WORK INSTRUCTIONS =
Output all of the data below without changing a word, and exclude the pictures.
*** Opening of DATASET RECORDS ***
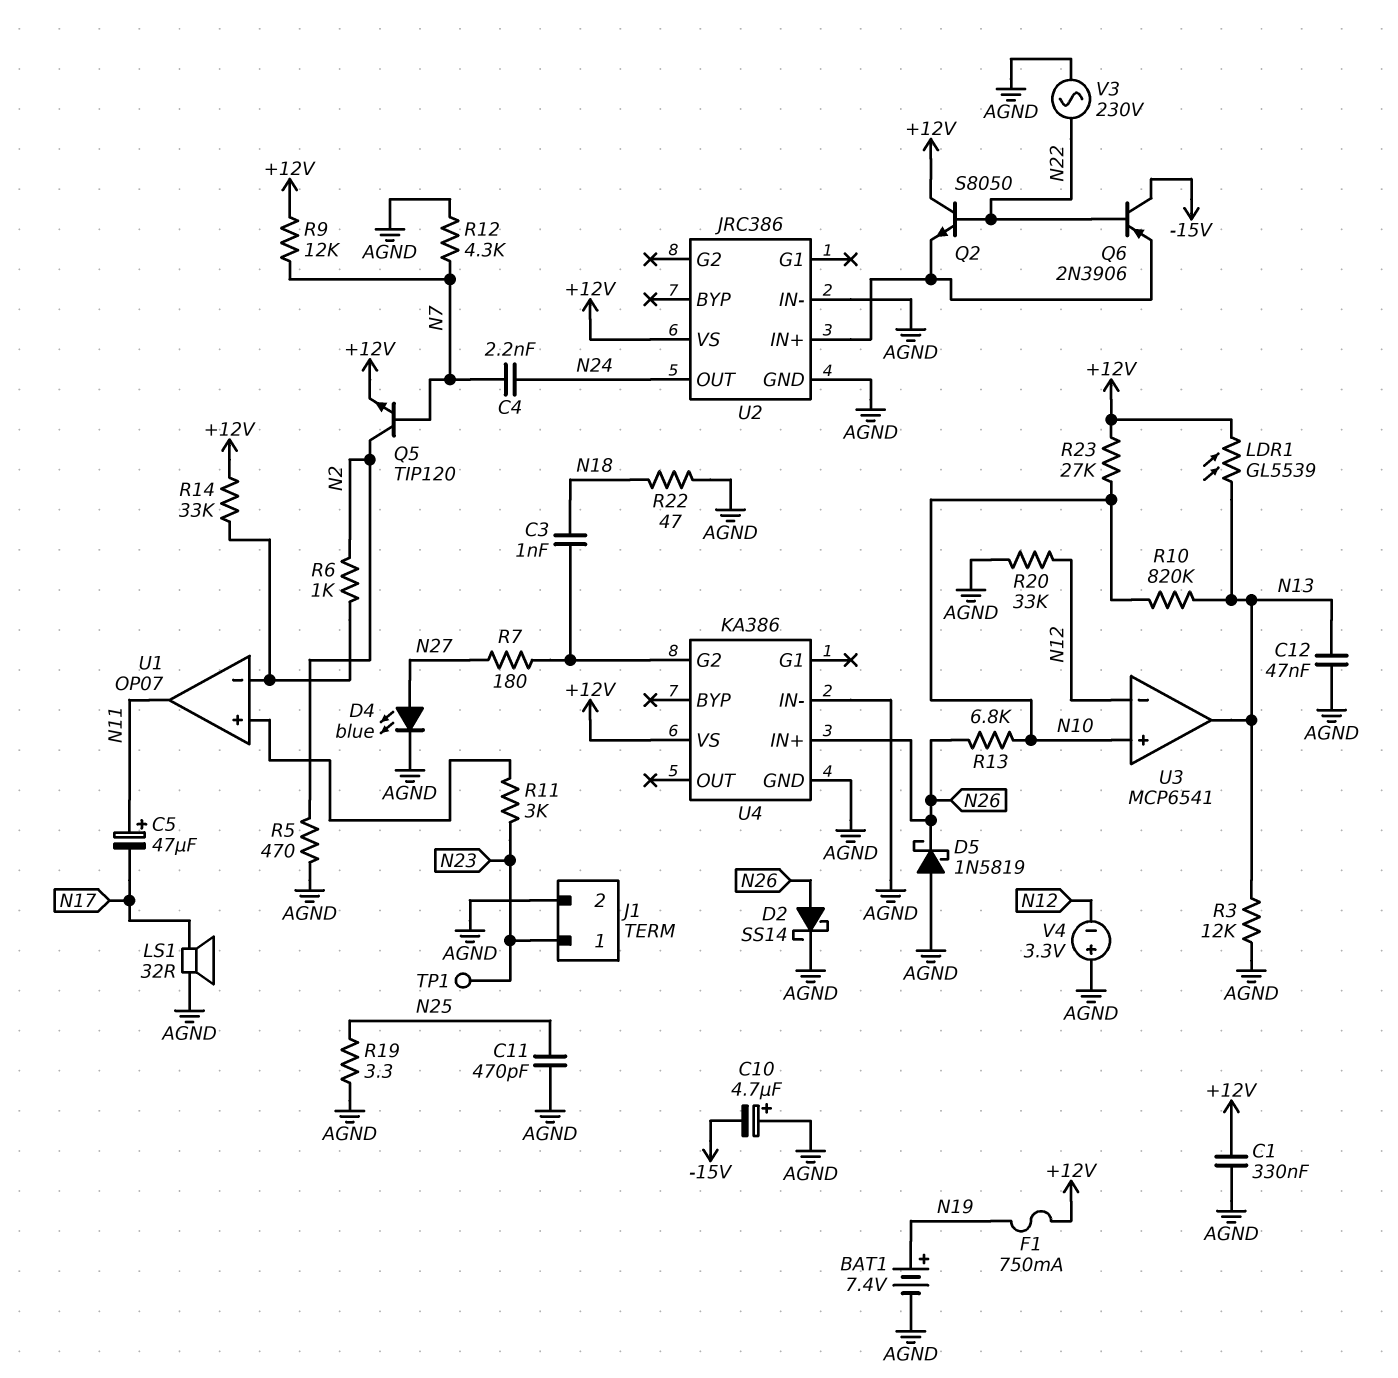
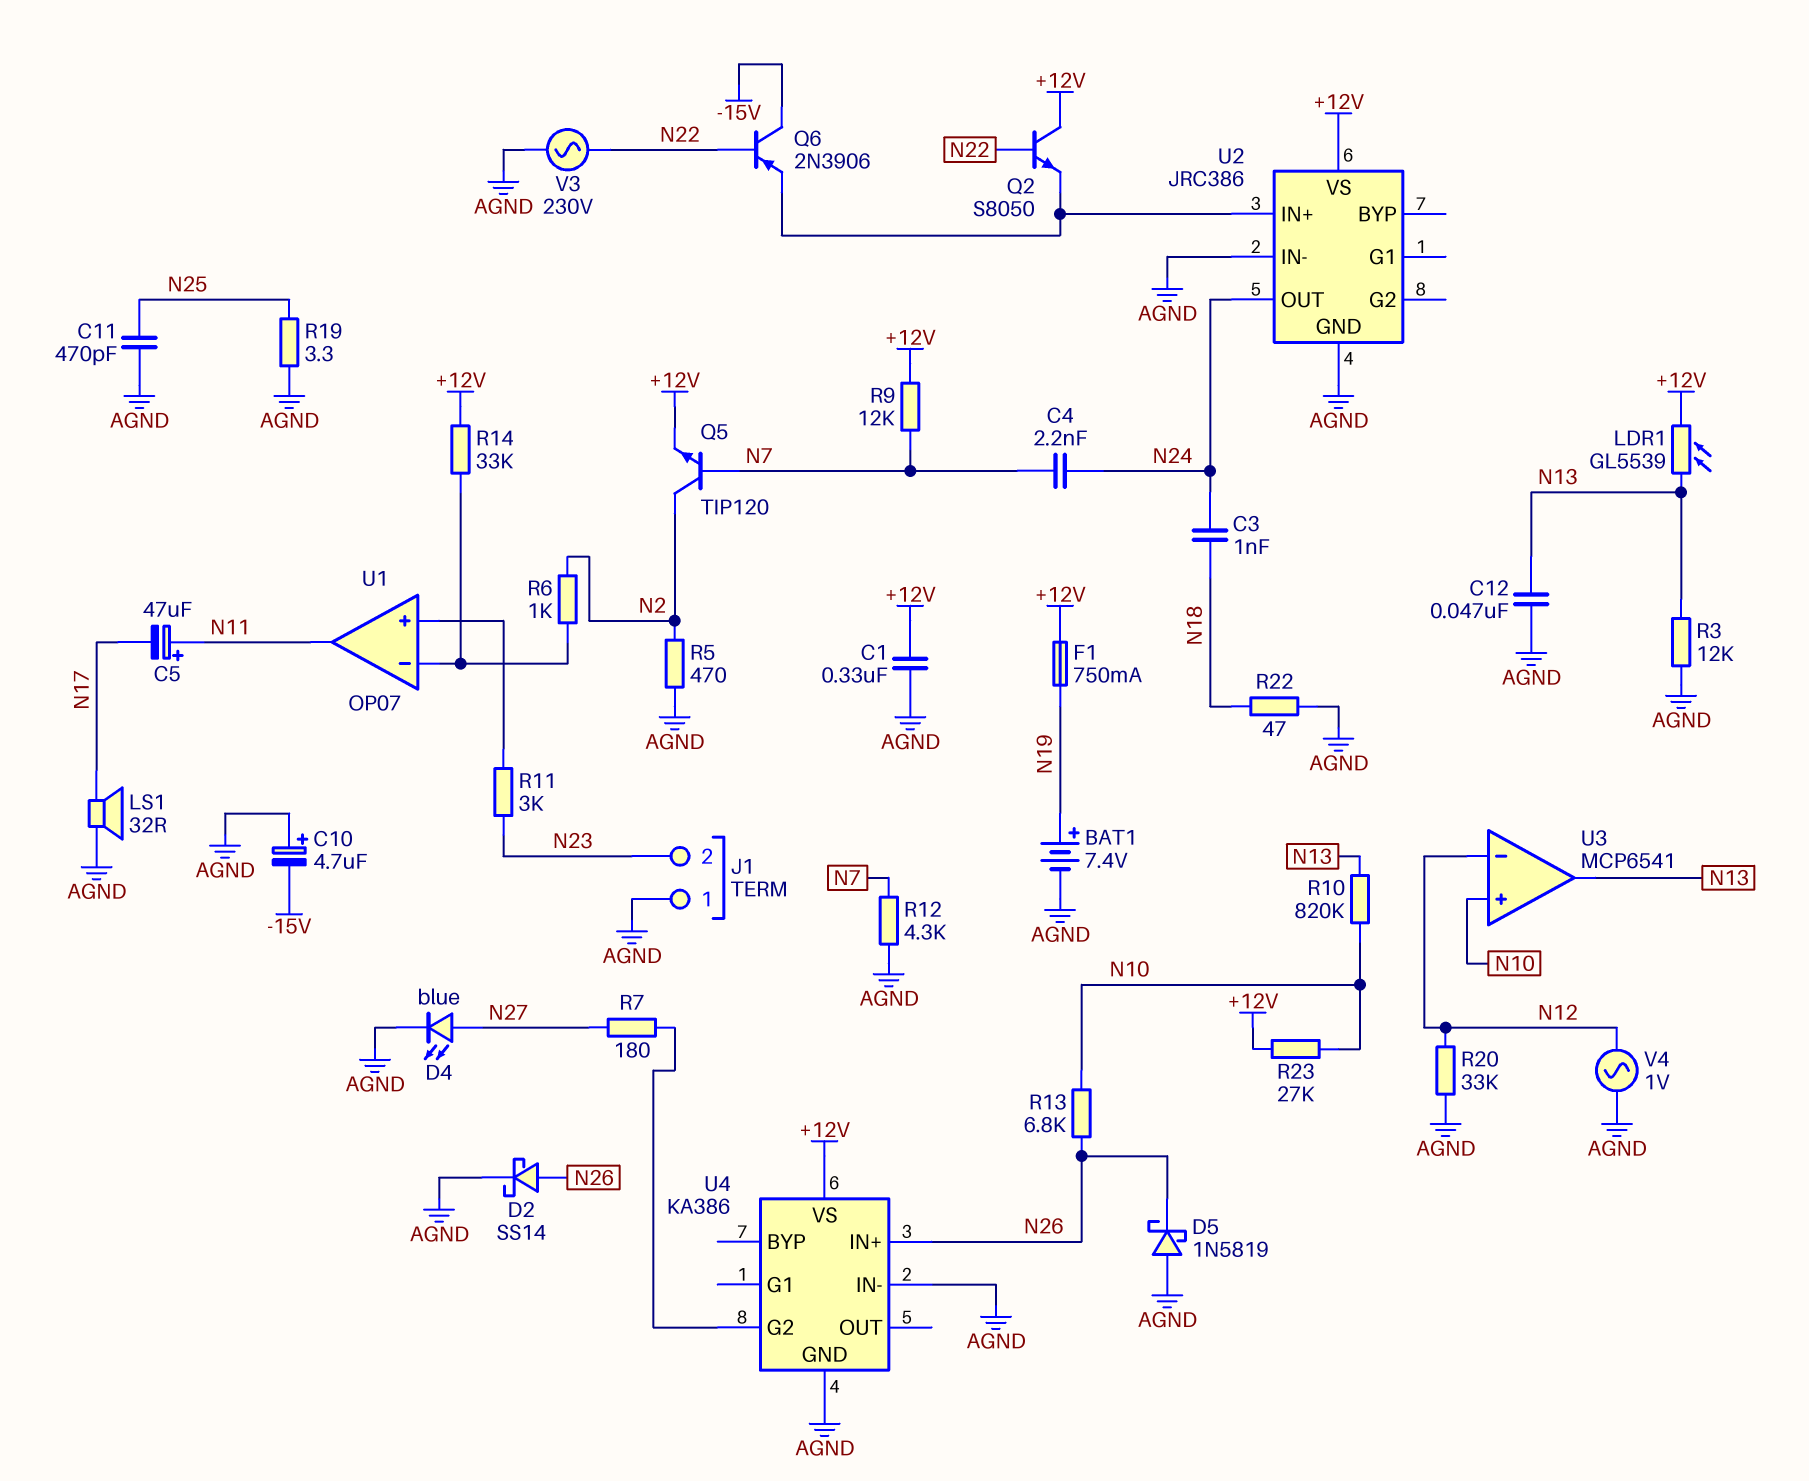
C3: 1nF (N18, U4/G2) -> 1nF (N18, N24)
J1 pin 1: N23 -> AGND
J1 pin 2: AGND -> N23
TP1: test point (N23) -> none
V4: 3.3V (plus AGND, minus N12) -> AC 1V (AGND, N12)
*** Close of DATASET RECORDS ***
EXERCISE RESPONSE =
C3: 1nF (N18, U4/G2) -> 1nF (N18, N24)
J1 pin 1: N23 -> AGND
J1 pin 2: AGND -> N23
TP1: test point (N23) -> none
V4: 3.3V (plus AGND, minus N12) -> AC 1V (AGND, N12)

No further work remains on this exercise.